%%

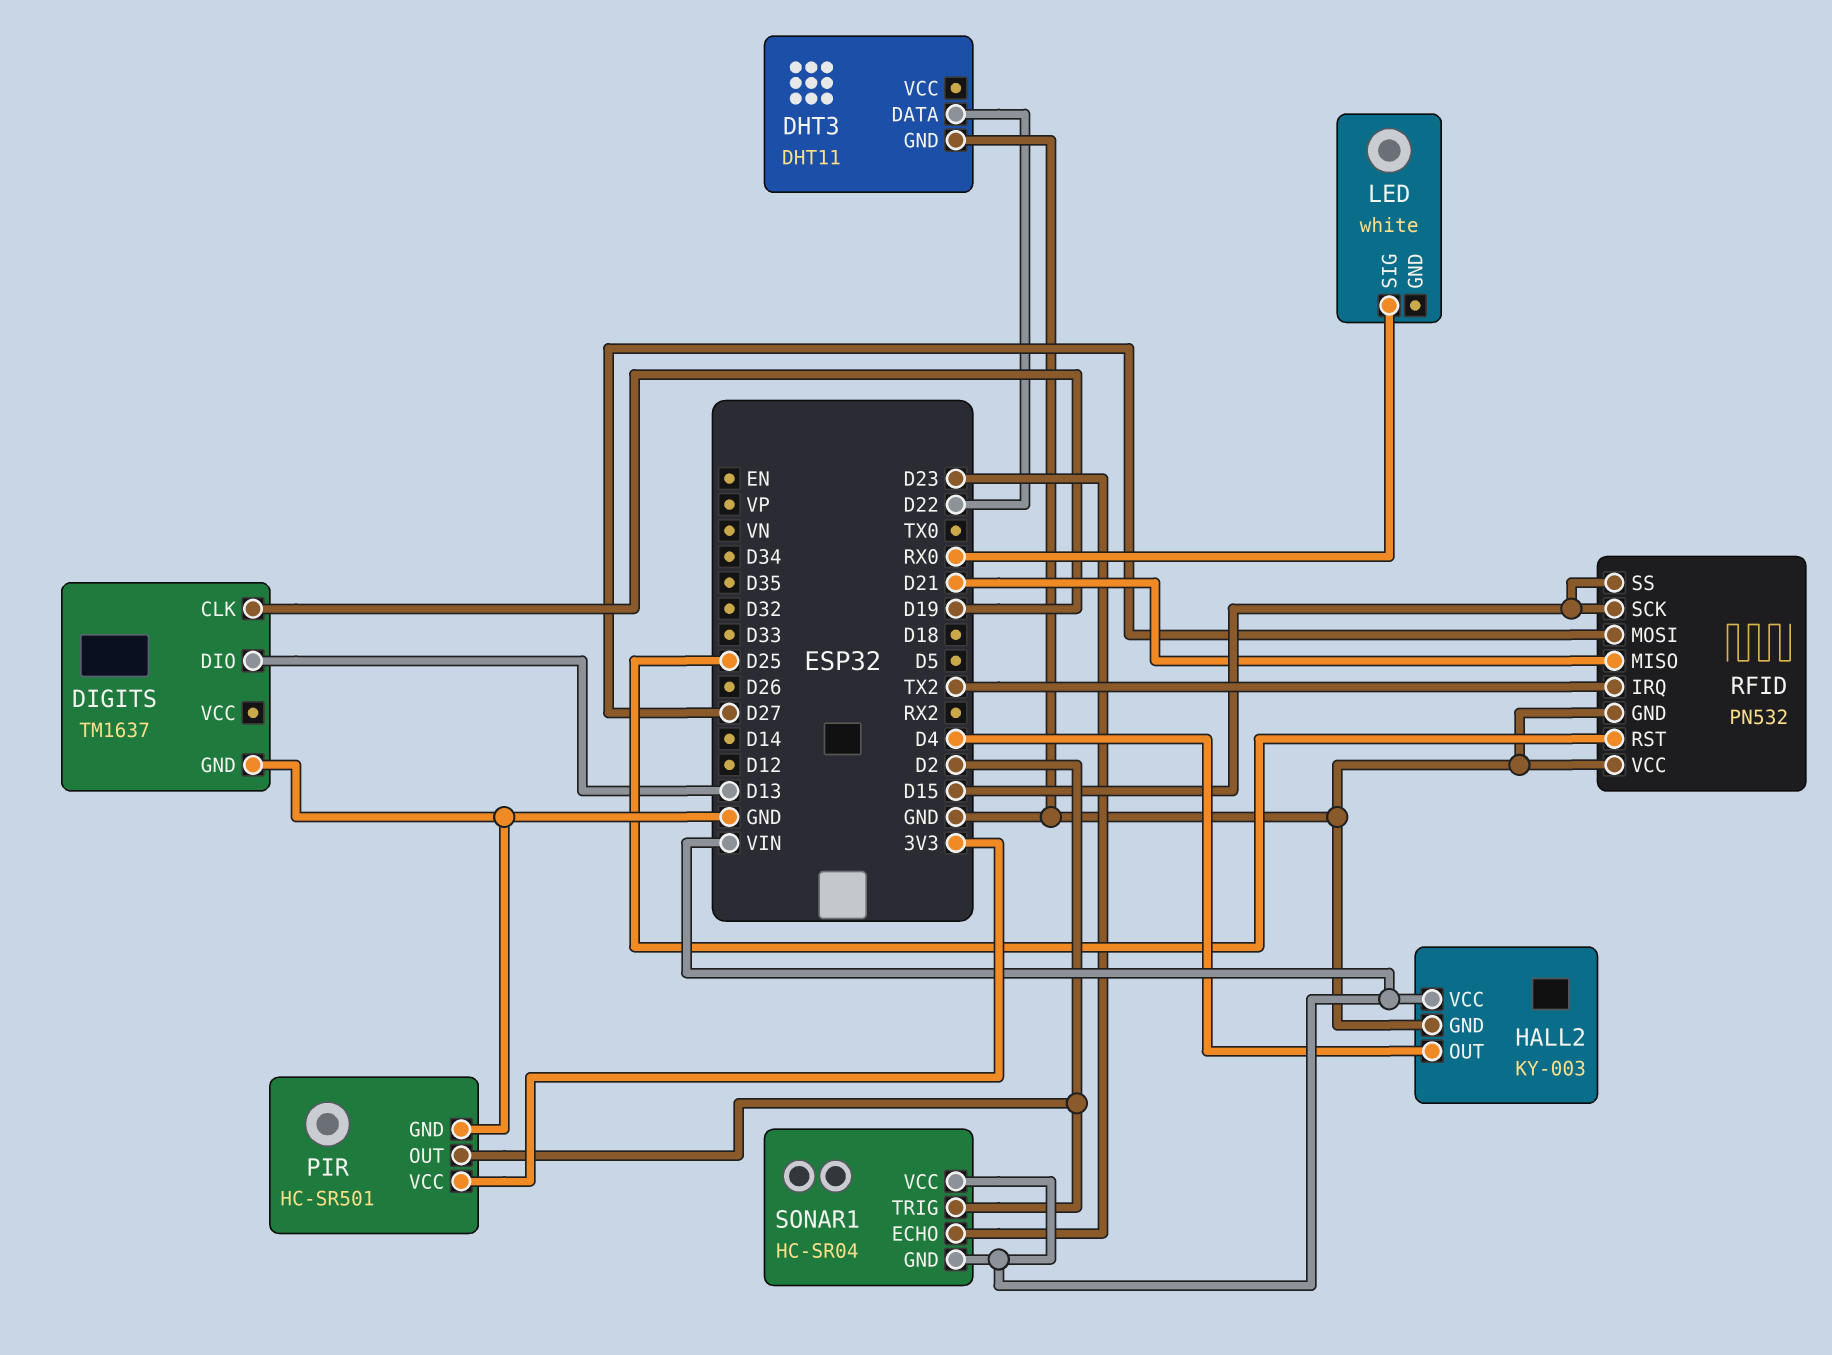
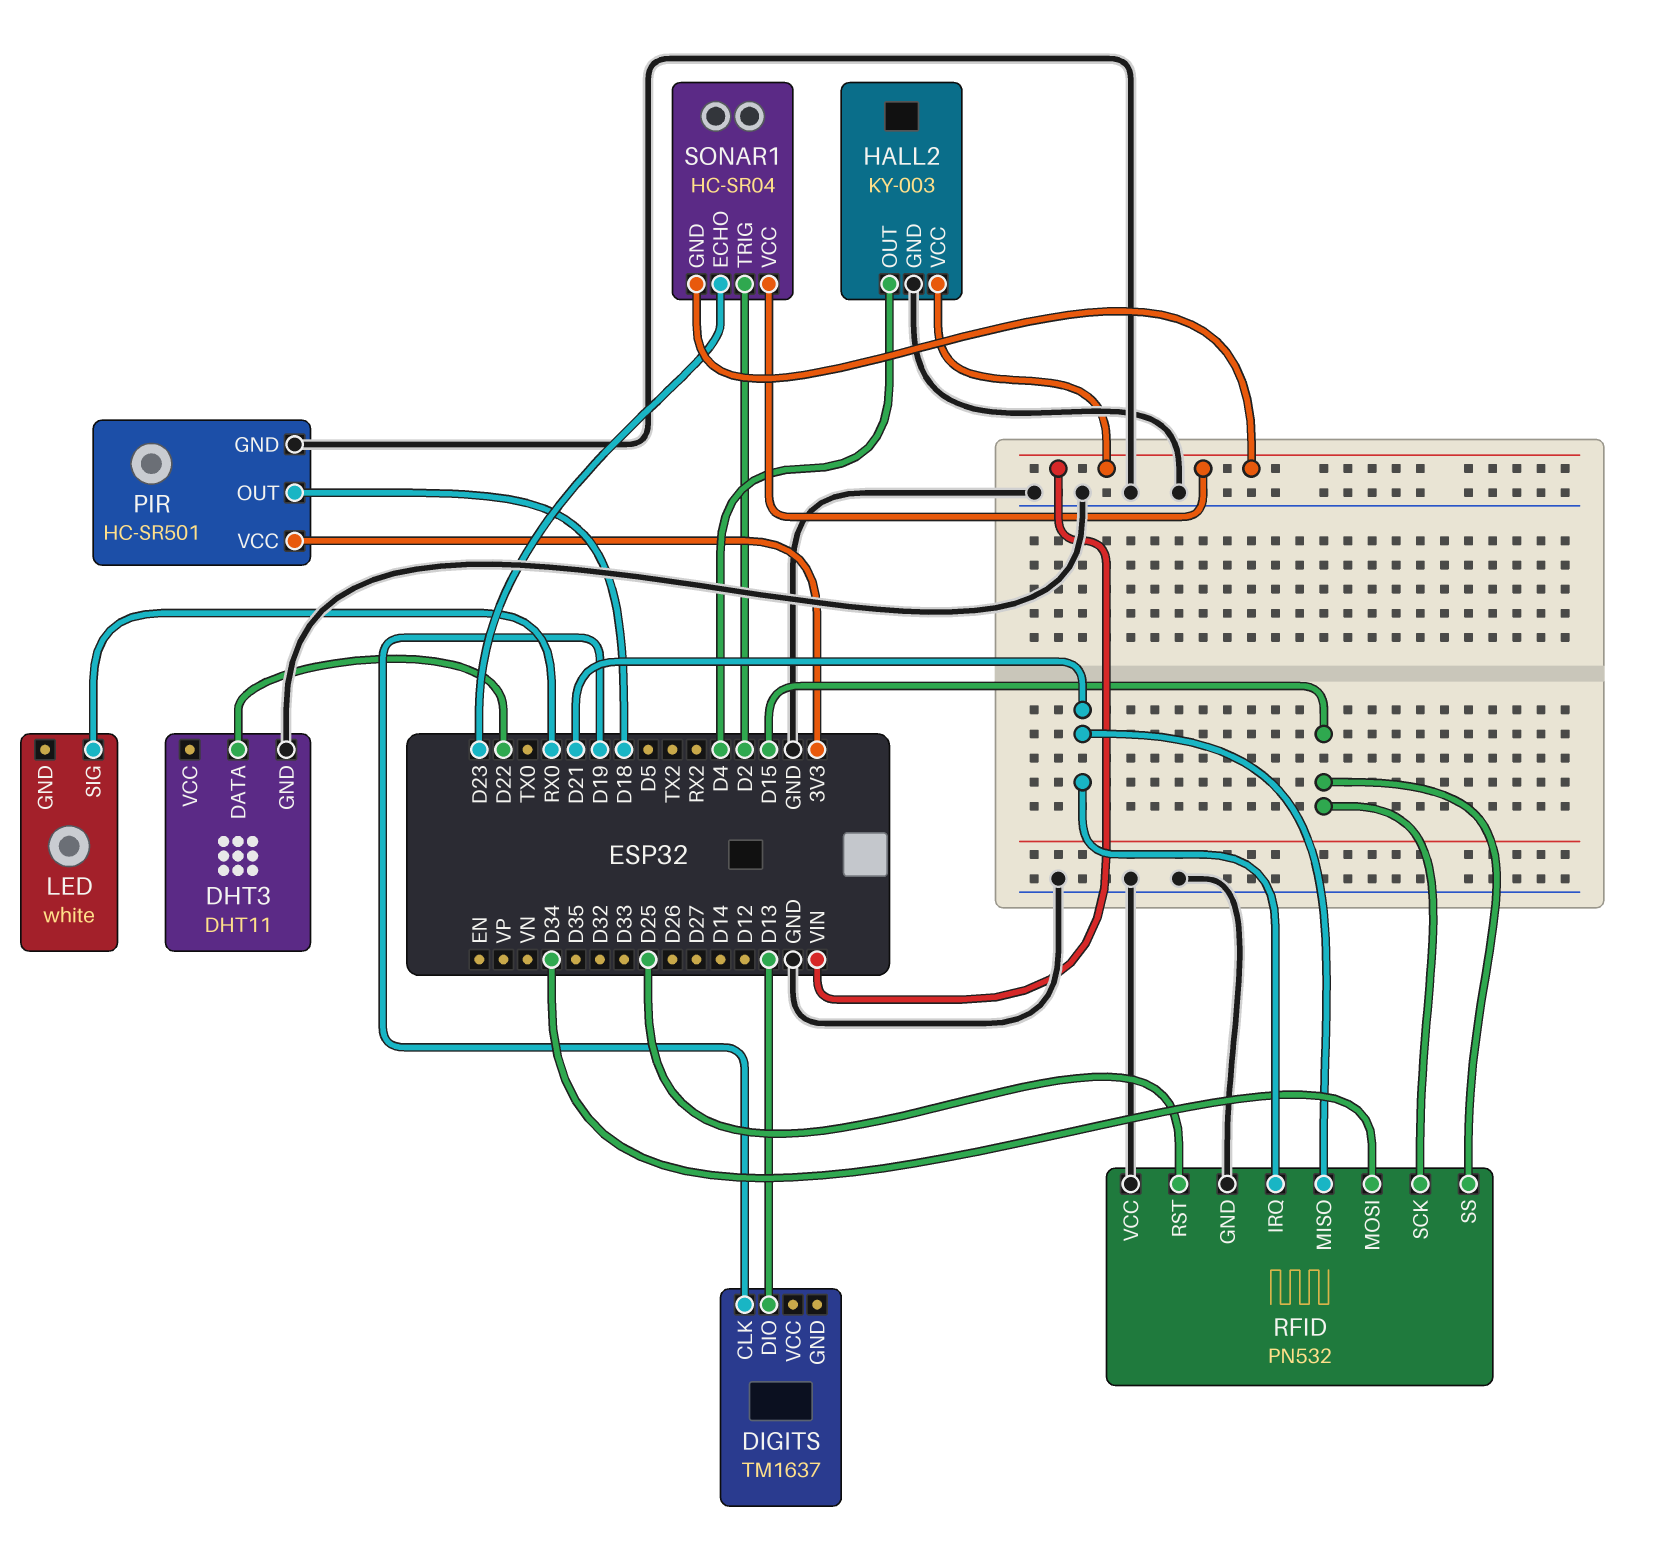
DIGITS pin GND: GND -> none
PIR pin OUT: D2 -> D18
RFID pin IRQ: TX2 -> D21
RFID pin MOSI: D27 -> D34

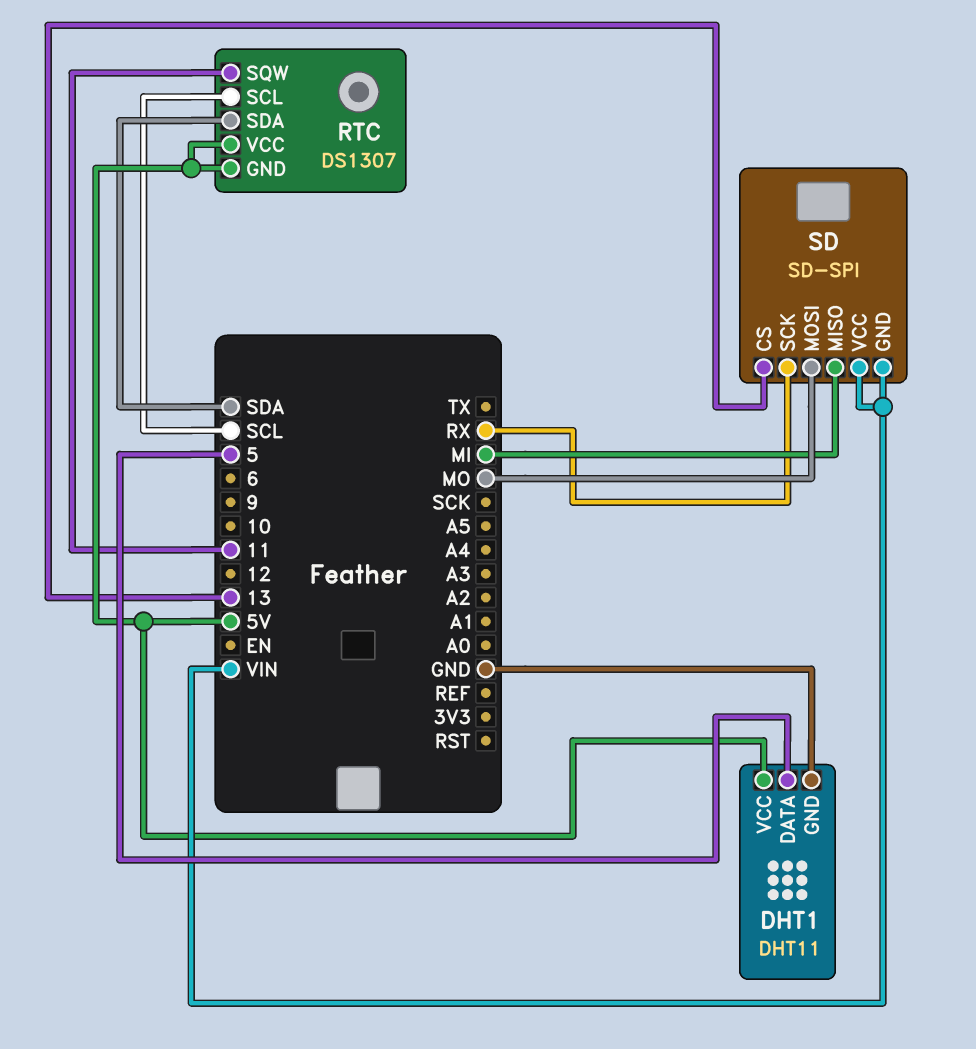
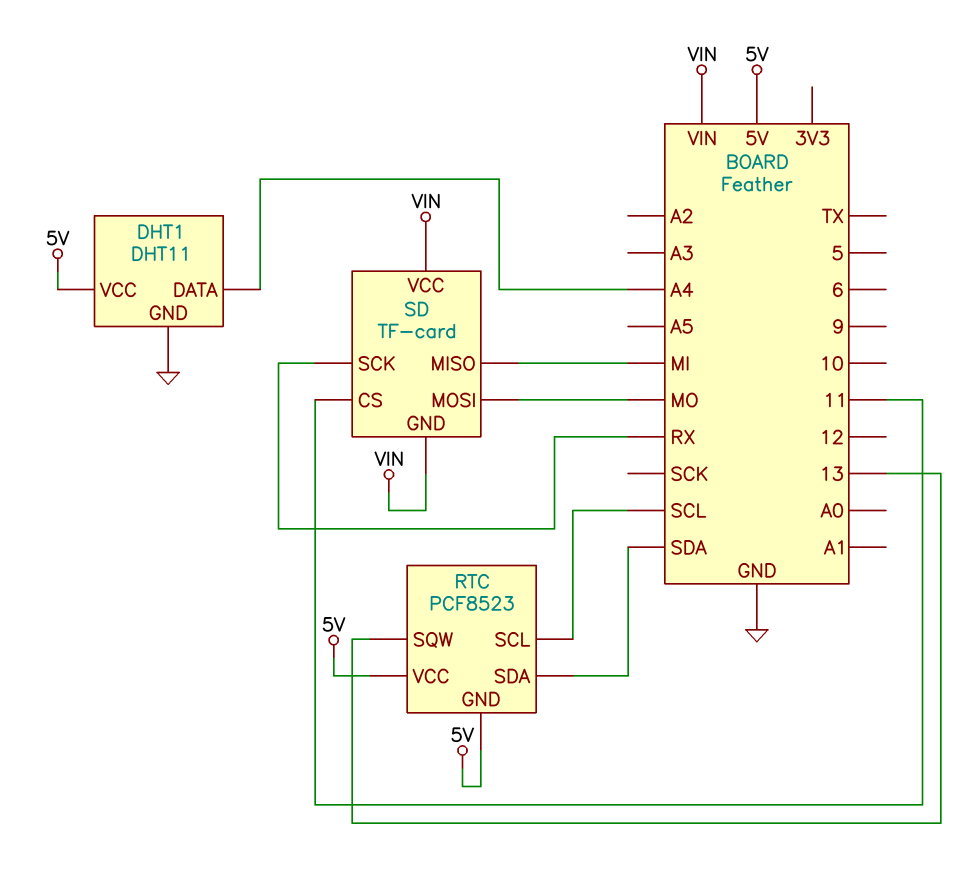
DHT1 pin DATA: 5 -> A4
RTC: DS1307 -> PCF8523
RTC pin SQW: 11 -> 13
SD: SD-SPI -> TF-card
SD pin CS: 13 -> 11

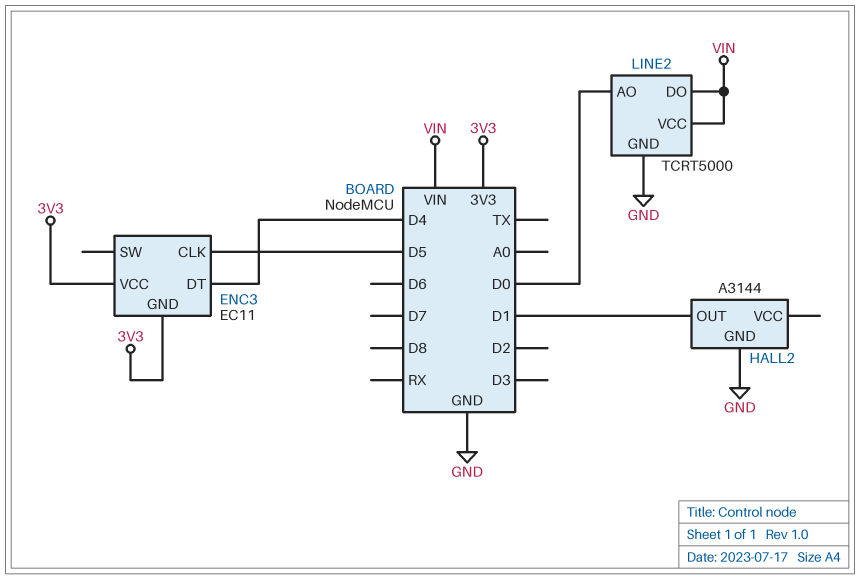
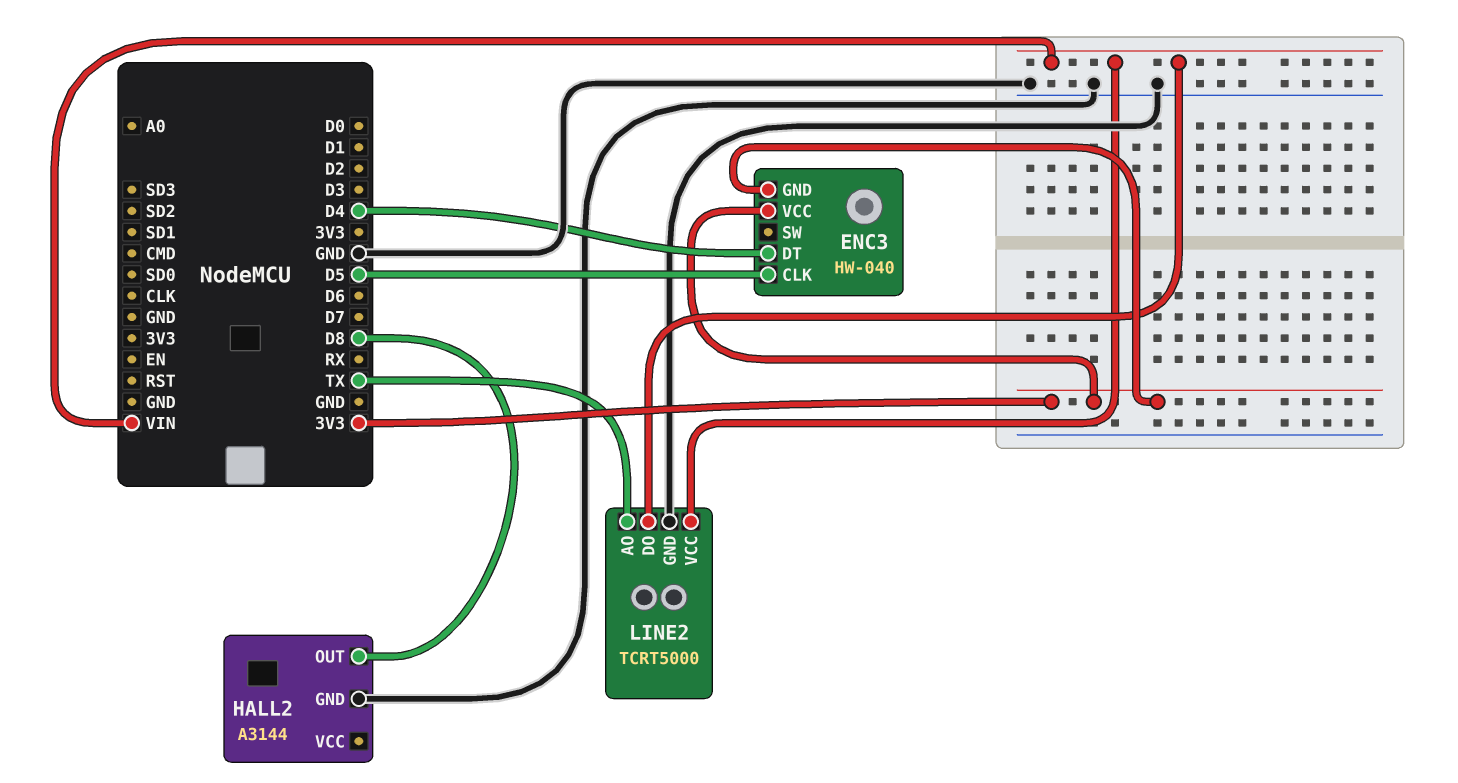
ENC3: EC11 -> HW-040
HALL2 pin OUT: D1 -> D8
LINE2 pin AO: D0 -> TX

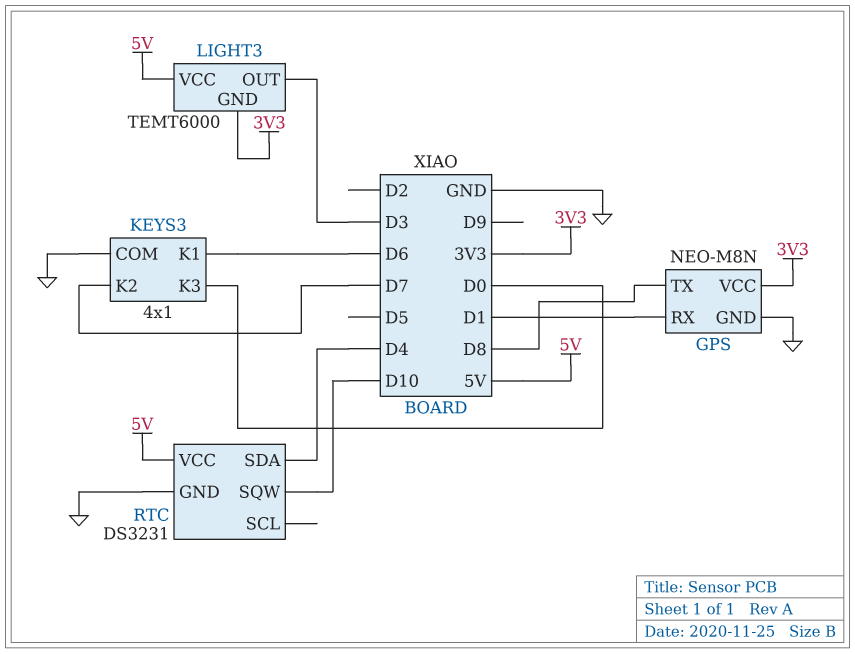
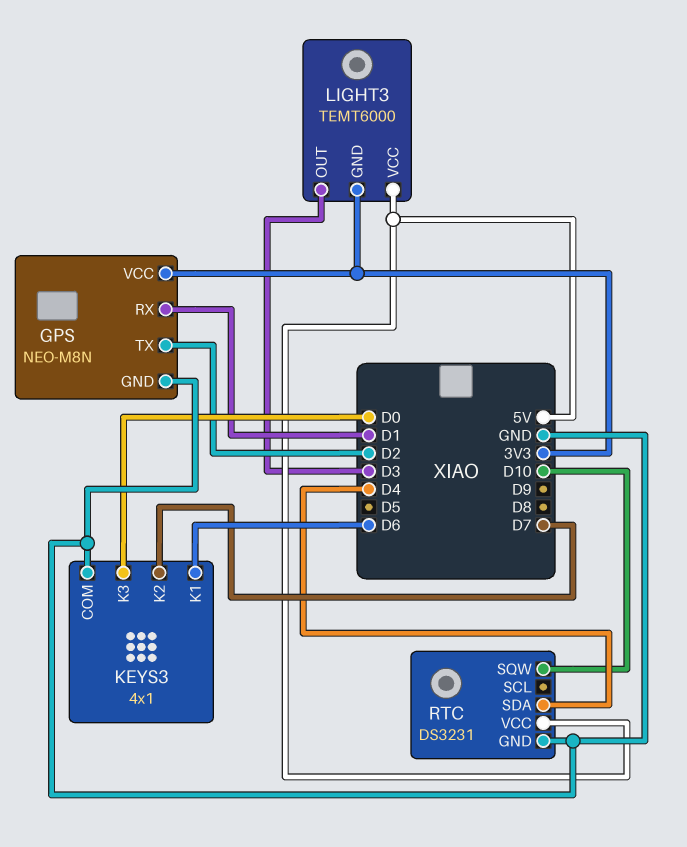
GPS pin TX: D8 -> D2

%%

TASK DIRECTIONS
Leaving the images out, print the records above exactly.

RESULT OF THE TASK
DIGITS pin GND: GND -> none
PIR pin OUT: D2 -> D18
RFID pin IRQ: TX2 -> D21
RFID pin MOSI: D27 -> D34

DHT1 pin DATA: 5 -> A4
RTC: DS1307 -> PCF8523
RTC pin SQW: 11 -> 13
SD: SD-SPI -> TF-card
SD pin CS: 13 -> 11

ENC3: EC11 -> HW-040
HALL2 pin OUT: D1 -> D8
LINE2 pin AO: D0 -> TX

GPS pin TX: D8 -> D2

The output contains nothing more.